(Coordinate-based object records)
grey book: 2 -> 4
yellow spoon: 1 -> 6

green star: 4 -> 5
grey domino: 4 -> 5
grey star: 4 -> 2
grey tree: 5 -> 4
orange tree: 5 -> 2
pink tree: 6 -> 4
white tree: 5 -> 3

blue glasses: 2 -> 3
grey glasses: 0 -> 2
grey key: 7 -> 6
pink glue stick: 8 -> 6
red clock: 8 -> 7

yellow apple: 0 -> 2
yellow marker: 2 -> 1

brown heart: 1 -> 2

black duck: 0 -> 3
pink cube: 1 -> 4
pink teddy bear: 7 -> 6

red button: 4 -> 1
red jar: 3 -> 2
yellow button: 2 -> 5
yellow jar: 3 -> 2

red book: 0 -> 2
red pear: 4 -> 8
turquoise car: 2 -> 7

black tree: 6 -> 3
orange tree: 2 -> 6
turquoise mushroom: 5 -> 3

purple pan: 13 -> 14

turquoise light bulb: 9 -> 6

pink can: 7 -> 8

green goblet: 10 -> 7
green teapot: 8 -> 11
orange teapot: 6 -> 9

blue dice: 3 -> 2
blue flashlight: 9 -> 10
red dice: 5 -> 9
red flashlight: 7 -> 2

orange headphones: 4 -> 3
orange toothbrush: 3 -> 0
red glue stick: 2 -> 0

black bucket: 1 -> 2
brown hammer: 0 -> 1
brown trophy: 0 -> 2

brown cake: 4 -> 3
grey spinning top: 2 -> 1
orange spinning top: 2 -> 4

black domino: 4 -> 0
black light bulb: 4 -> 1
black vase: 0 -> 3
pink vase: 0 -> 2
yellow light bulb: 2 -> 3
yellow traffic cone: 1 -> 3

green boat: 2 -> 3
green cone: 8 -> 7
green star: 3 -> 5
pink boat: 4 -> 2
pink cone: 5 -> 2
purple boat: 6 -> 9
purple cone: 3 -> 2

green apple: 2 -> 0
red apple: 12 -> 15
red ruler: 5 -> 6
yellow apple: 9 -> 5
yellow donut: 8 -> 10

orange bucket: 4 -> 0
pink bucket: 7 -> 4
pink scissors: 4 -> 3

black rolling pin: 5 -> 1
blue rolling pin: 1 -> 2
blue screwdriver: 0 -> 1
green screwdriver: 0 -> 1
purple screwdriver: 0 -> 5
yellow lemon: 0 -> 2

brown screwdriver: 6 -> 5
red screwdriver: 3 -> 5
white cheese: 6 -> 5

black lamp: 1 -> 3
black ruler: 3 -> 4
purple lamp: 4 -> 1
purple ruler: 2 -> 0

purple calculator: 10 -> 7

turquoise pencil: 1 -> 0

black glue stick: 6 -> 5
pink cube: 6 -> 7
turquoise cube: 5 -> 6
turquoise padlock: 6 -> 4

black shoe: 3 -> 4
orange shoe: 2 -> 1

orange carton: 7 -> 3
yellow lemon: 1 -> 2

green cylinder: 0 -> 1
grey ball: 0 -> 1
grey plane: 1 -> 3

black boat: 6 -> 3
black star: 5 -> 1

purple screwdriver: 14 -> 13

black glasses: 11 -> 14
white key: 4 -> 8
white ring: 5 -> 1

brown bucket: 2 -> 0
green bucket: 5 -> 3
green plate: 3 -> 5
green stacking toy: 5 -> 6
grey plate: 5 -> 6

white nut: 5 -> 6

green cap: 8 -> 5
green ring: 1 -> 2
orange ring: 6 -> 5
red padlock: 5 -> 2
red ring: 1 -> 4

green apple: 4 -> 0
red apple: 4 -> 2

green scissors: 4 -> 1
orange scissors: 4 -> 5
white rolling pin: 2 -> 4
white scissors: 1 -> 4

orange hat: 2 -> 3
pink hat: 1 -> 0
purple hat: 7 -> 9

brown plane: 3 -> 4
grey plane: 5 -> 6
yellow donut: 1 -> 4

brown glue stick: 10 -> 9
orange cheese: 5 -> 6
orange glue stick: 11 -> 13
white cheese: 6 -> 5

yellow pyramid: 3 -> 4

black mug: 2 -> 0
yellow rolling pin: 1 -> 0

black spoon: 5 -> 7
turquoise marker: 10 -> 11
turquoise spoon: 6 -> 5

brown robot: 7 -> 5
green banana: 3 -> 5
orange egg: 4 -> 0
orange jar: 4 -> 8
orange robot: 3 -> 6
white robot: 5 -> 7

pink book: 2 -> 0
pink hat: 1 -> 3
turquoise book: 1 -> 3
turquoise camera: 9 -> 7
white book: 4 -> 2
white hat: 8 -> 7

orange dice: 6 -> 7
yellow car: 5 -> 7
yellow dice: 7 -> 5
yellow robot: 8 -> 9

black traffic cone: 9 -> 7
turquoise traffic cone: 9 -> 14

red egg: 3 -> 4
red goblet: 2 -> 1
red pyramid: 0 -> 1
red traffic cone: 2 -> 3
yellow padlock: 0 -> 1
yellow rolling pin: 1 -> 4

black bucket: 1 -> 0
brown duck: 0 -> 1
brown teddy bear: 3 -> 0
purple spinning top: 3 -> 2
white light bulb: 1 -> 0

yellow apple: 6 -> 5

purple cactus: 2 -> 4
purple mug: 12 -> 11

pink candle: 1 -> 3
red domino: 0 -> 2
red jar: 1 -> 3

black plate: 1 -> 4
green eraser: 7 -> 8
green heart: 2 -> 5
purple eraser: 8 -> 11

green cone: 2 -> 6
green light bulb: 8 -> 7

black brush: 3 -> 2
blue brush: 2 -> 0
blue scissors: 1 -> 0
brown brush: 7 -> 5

■ EXERCISE:
Could you say how many lines in the data above contain "glasses"? Reply with the number alone.

■ RESPONSE AREA:
3